*PROMPT*. Reproduce each record exactly. The pictures should be skipped.

--------------------

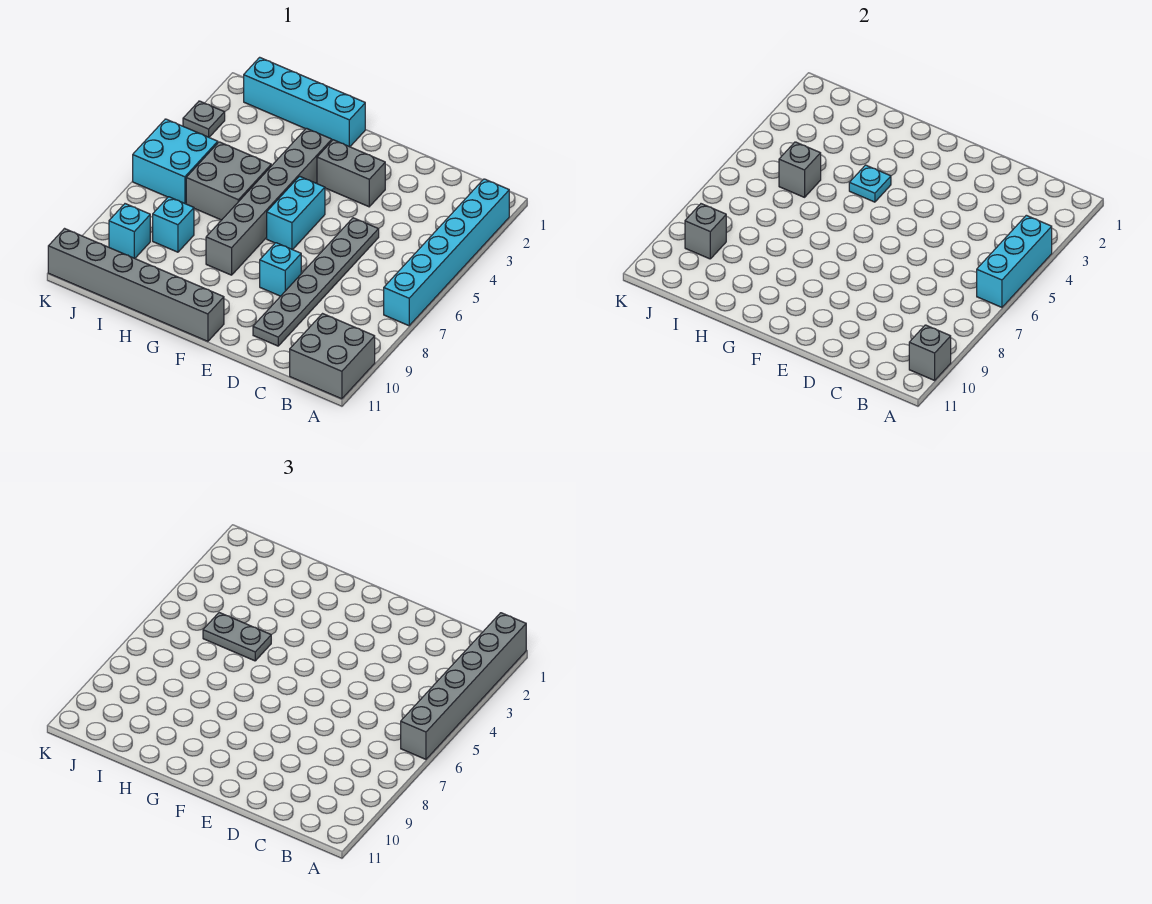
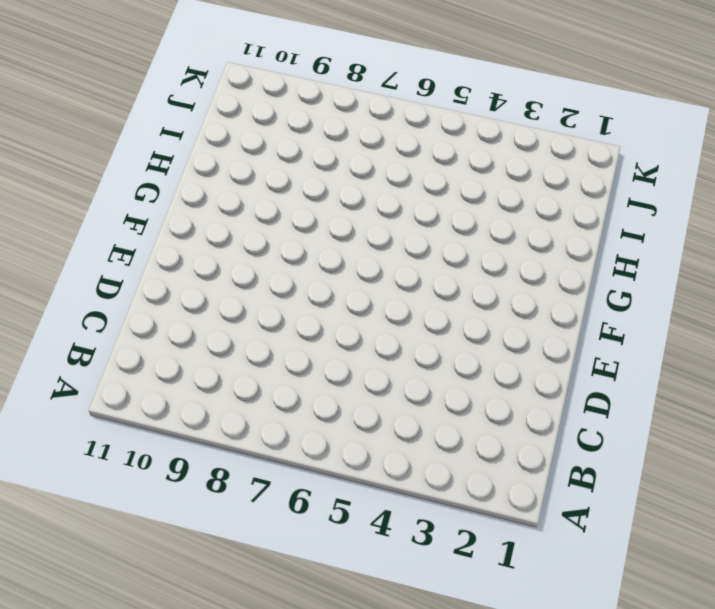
none -> cyan brick A2:A7 level 1
none -> grey brick A10:B11 level 1
none -> grey plate D5:D10 level 1

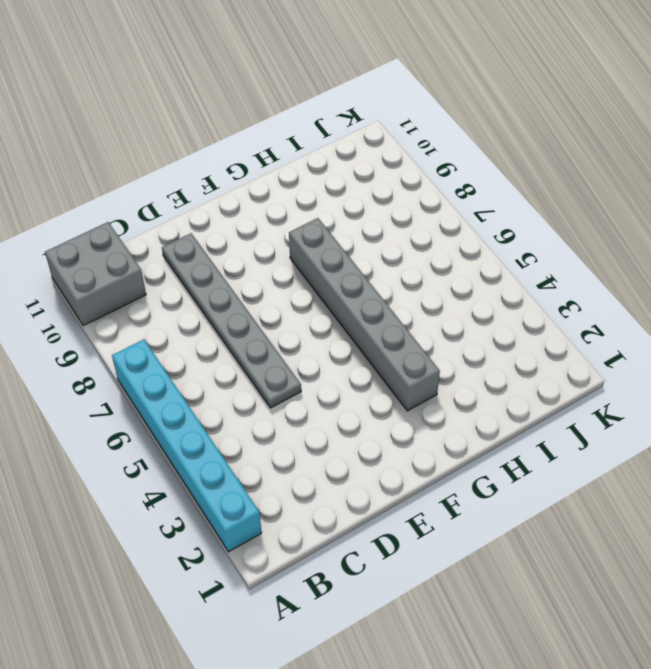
none -> grey brick E3:F3 level 1
none -> cyan brick E8 level 1
none -> cyan brick F5:F6 level 1

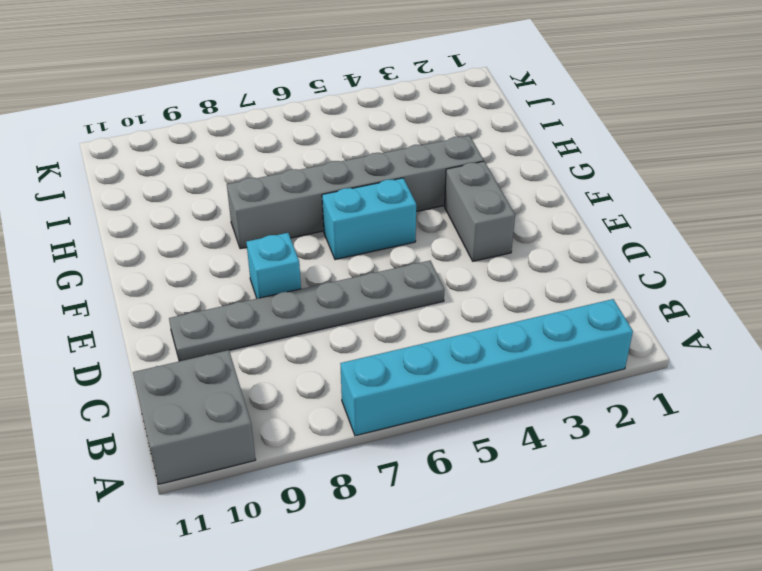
none -> grey brick F11:K11 level 1
none -> cyan brick G1:J1 level 1
none -> grey brick H5:I6 level 1

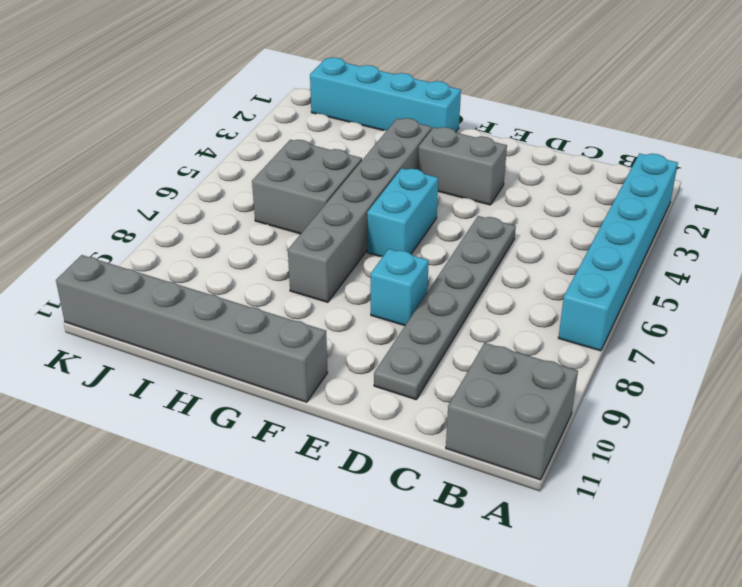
none -> cyan brick I8 level 1
none -> cyan brick J5:K6 level 1
none -> cyan brick J9 level 1

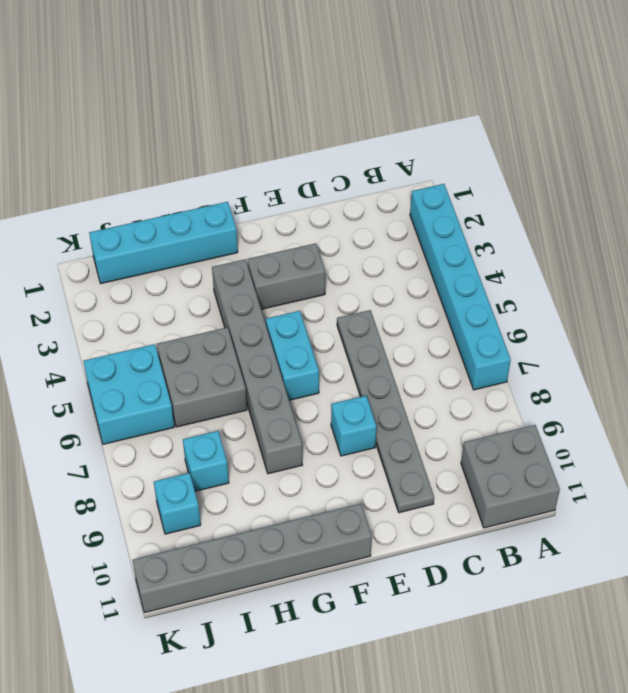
none -> grey plate K3 level 1
none -> cyan brick A4:A6 level 2
none -> grey brick A10 level 2

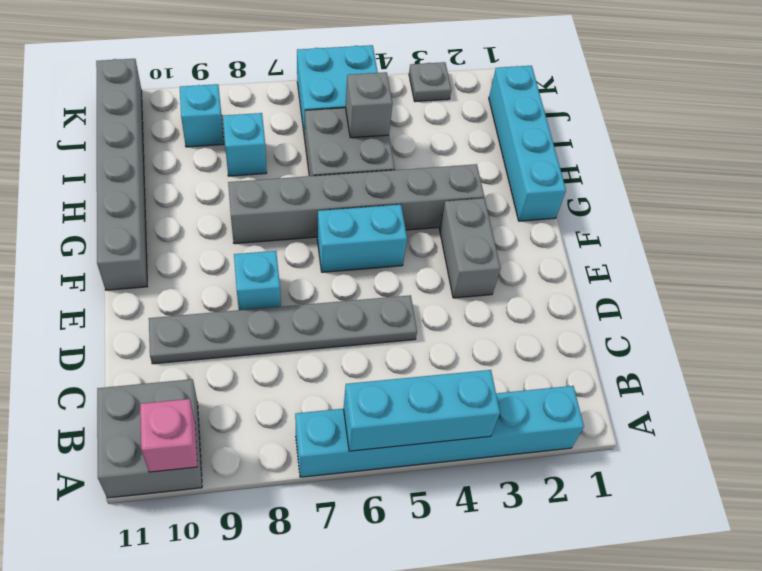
pink brick A10 level 2 -> grey brick A10 level 2
none -> cyan plate G4 level 2
none -> grey brick J9 level 2
none -> grey brick A1:A6 level 3

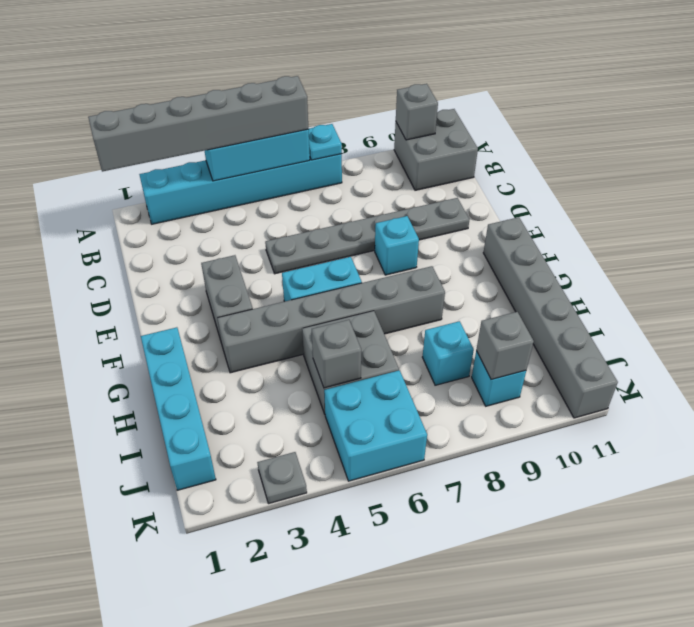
cyan plate A7 level 2 -> cyan plate G4 level 2
none -> grey plate H5:I5 level 3

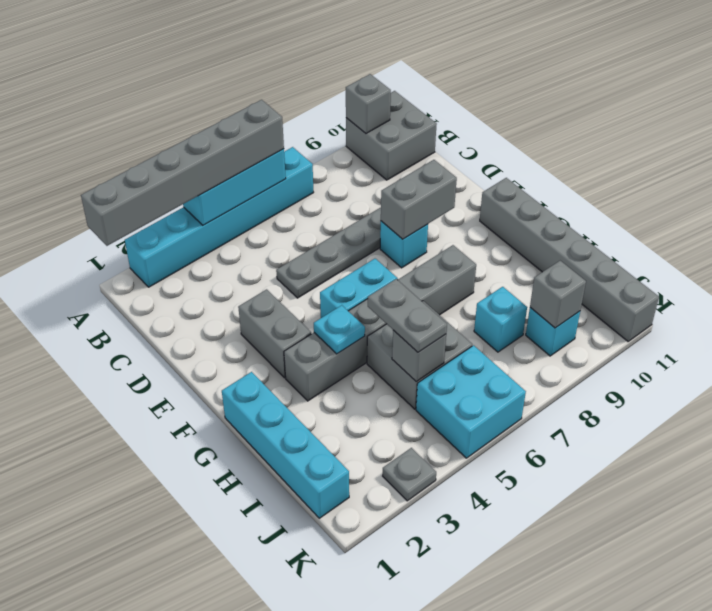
grey brick E8:E9 level 2 -> none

--------------------

*ANSWER SECTION*.
none -> cyan brick A2:A7 level 1
none -> grey brick A10:B11 level 1
none -> grey plate D5:D10 level 1

none -> grey brick E3:F3 level 1
none -> cyan brick E8 level 1
none -> cyan brick F5:F6 level 1

none -> grey brick F11:K11 level 1
none -> cyan brick G1:J1 level 1
none -> grey brick H5:I6 level 1

none -> cyan brick I8 level 1
none -> cyan brick J5:K6 level 1
none -> cyan brick J9 level 1

none -> grey plate K3 level 1
none -> cyan brick A4:A6 level 2
none -> grey brick A10 level 2

pink brick A10 level 2 -> grey brick A10 level 2
none -> cyan plate G4 level 2
none -> grey brick J9 level 2
none -> grey brick A1:A6 level 3

cyan plate A7 level 2 -> cyan plate G4 level 2
none -> grey plate H5:I5 level 3

grey brick E8:E9 level 2 -> none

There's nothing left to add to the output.